INPUT FOR THIS TASK –
.....

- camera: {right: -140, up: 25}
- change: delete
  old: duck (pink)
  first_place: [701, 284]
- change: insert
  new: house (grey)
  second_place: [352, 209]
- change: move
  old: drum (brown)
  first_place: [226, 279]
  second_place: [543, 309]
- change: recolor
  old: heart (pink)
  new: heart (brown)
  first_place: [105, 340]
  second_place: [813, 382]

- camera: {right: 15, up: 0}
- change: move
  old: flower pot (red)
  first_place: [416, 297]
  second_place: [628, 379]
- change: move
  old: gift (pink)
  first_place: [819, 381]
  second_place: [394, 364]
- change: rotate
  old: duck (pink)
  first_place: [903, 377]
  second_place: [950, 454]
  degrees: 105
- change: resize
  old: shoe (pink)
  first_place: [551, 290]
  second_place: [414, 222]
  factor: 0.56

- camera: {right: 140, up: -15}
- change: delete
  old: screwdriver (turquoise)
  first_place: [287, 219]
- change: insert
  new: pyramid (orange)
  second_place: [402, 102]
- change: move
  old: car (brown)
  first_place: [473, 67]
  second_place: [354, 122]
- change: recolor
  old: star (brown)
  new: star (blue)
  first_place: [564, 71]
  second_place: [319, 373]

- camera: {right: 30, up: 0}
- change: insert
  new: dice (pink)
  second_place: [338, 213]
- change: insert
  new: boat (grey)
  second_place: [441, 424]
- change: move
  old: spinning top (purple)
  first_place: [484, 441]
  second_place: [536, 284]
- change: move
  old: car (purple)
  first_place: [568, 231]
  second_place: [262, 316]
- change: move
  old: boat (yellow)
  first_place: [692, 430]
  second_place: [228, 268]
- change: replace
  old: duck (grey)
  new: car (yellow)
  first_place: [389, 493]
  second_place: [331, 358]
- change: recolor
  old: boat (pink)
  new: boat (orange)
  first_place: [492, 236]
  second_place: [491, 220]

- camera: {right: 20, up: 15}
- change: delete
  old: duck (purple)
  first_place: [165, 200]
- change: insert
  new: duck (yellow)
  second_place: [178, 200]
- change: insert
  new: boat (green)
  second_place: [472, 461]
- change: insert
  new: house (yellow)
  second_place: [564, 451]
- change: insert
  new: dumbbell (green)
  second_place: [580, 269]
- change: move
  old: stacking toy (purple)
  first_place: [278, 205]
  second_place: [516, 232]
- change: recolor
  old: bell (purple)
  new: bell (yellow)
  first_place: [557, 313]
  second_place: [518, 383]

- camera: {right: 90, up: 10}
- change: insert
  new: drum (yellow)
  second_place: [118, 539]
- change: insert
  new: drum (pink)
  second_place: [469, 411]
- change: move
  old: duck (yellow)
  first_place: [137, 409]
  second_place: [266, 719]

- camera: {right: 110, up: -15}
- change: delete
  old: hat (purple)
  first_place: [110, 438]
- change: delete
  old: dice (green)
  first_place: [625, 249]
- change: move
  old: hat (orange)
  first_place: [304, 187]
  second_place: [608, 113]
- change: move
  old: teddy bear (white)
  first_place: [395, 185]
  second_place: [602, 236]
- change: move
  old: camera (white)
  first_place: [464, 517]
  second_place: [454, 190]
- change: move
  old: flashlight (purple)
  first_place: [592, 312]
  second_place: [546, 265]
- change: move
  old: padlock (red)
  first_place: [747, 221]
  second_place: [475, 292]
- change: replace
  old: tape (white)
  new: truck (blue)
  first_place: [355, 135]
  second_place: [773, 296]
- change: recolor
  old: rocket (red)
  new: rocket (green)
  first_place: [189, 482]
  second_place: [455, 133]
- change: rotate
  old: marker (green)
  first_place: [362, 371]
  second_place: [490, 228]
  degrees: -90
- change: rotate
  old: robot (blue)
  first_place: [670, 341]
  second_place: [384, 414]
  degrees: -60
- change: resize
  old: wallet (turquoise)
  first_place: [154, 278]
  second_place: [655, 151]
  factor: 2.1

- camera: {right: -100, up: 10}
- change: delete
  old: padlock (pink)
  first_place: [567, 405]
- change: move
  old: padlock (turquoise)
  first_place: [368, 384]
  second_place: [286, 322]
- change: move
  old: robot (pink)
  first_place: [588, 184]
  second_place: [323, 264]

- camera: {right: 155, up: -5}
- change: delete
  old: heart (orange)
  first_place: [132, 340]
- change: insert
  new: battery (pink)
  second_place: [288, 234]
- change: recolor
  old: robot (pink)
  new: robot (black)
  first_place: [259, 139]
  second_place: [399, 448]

.....

EXERCISE OBJECTIVE – The answer must be a word-for-word restatement of the records.

EXPECTED OUTPUT –
- camera: {right: -140, up: 25}
- change: delete
  old: duck (pink)
  first_place: [701, 284]
- change: insert
  new: house (grey)
  second_place: [352, 209]
- change: move
  old: drum (brown)
  first_place: [226, 279]
  second_place: [543, 309]
- change: recolor
  old: heart (pink)
  new: heart (brown)
  first_place: [105, 340]
  second_place: [813, 382]

- camera: {right: 15, up: 0}
- change: move
  old: flower pot (red)
  first_place: [416, 297]
  second_place: [628, 379]
- change: move
  old: gift (pink)
  first_place: [819, 381]
  second_place: [394, 364]
- change: rotate
  old: duck (pink)
  first_place: [903, 377]
  second_place: [950, 454]
  degrees: 105
- change: resize
  old: shoe (pink)
  first_place: [551, 290]
  second_place: [414, 222]
  factor: 0.56

- camera: {right: 140, up: -15}
- change: delete
  old: screwdriver (turquoise)
  first_place: [287, 219]
- change: insert
  new: pyramid (orange)
  second_place: [402, 102]
- change: move
  old: car (brown)
  first_place: [473, 67]
  second_place: [354, 122]
- change: recolor
  old: star (brown)
  new: star (blue)
  first_place: [564, 71]
  second_place: [319, 373]

- camera: {right: 30, up: 0}
- change: insert
  new: dice (pink)
  second_place: [338, 213]
- change: insert
  new: boat (grey)
  second_place: [441, 424]
- change: move
  old: spinning top (purple)
  first_place: [484, 441]
  second_place: [536, 284]
- change: move
  old: car (purple)
  first_place: [568, 231]
  second_place: [262, 316]
- change: move
  old: boat (yellow)
  first_place: [692, 430]
  second_place: [228, 268]
- change: replace
  old: duck (grey)
  new: car (yellow)
  first_place: [389, 493]
  second_place: [331, 358]
- change: recolor
  old: boat (pink)
  new: boat (orange)
  first_place: [492, 236]
  second_place: [491, 220]

- camera: {right: 20, up: 15}
- change: delete
  old: duck (purple)
  first_place: [165, 200]
- change: insert
  new: duck (yellow)
  second_place: [178, 200]
- change: insert
  new: boat (green)
  second_place: [472, 461]
- change: insert
  new: house (yellow)
  second_place: [564, 451]
- change: insert
  new: dumbbell (green)
  second_place: [580, 269]
- change: move
  old: stacking toy (purple)
  first_place: [278, 205]
  second_place: [516, 232]
- change: recolor
  old: bell (purple)
  new: bell (yellow)
  first_place: [557, 313]
  second_place: [518, 383]

- camera: {right: 90, up: 10}
- change: insert
  new: drum (yellow)
  second_place: [118, 539]
- change: insert
  new: drum (pink)
  second_place: [469, 411]
- change: move
  old: duck (yellow)
  first_place: [137, 409]
  second_place: [266, 719]

- camera: {right: 110, up: -15}
- change: delete
  old: hat (purple)
  first_place: [110, 438]
- change: delete
  old: dice (green)
  first_place: [625, 249]
- change: move
  old: hat (orange)
  first_place: [304, 187]
  second_place: [608, 113]
- change: move
  old: teddy bear (white)
  first_place: [395, 185]
  second_place: [602, 236]
- change: move
  old: camera (white)
  first_place: [464, 517]
  second_place: [454, 190]
- change: move
  old: flashlight (purple)
  first_place: [592, 312]
  second_place: [546, 265]
- change: move
  old: padlock (red)
  first_place: [747, 221]
  second_place: [475, 292]
- change: replace
  old: tape (white)
  new: truck (blue)
  first_place: [355, 135]
  second_place: [773, 296]
- change: recolor
  old: rocket (red)
  new: rocket (green)
  first_place: [189, 482]
  second_place: [455, 133]
- change: rotate
  old: marker (green)
  first_place: [362, 371]
  second_place: [490, 228]
  degrees: -90
- change: rotate
  old: robot (blue)
  first_place: [670, 341]
  second_place: [384, 414]
  degrees: -60
- change: resize
  old: wallet (turquoise)
  first_place: [154, 278]
  second_place: [655, 151]
  factor: 2.1

- camera: {right: -100, up: 10}
- change: delete
  old: padlock (pink)
  first_place: [567, 405]
- change: move
  old: padlock (turquoise)
  first_place: [368, 384]
  second_place: [286, 322]
- change: move
  old: robot (pink)
  first_place: [588, 184]
  second_place: [323, 264]

- camera: {right: 155, up: -5}
- change: delete
  old: heart (orange)
  first_place: [132, 340]
- change: insert
  new: battery (pink)
  second_place: [288, 234]
- change: recolor
  old: robot (pink)
  new: robot (black)
  first_place: [259, 139]
  second_place: [399, 448]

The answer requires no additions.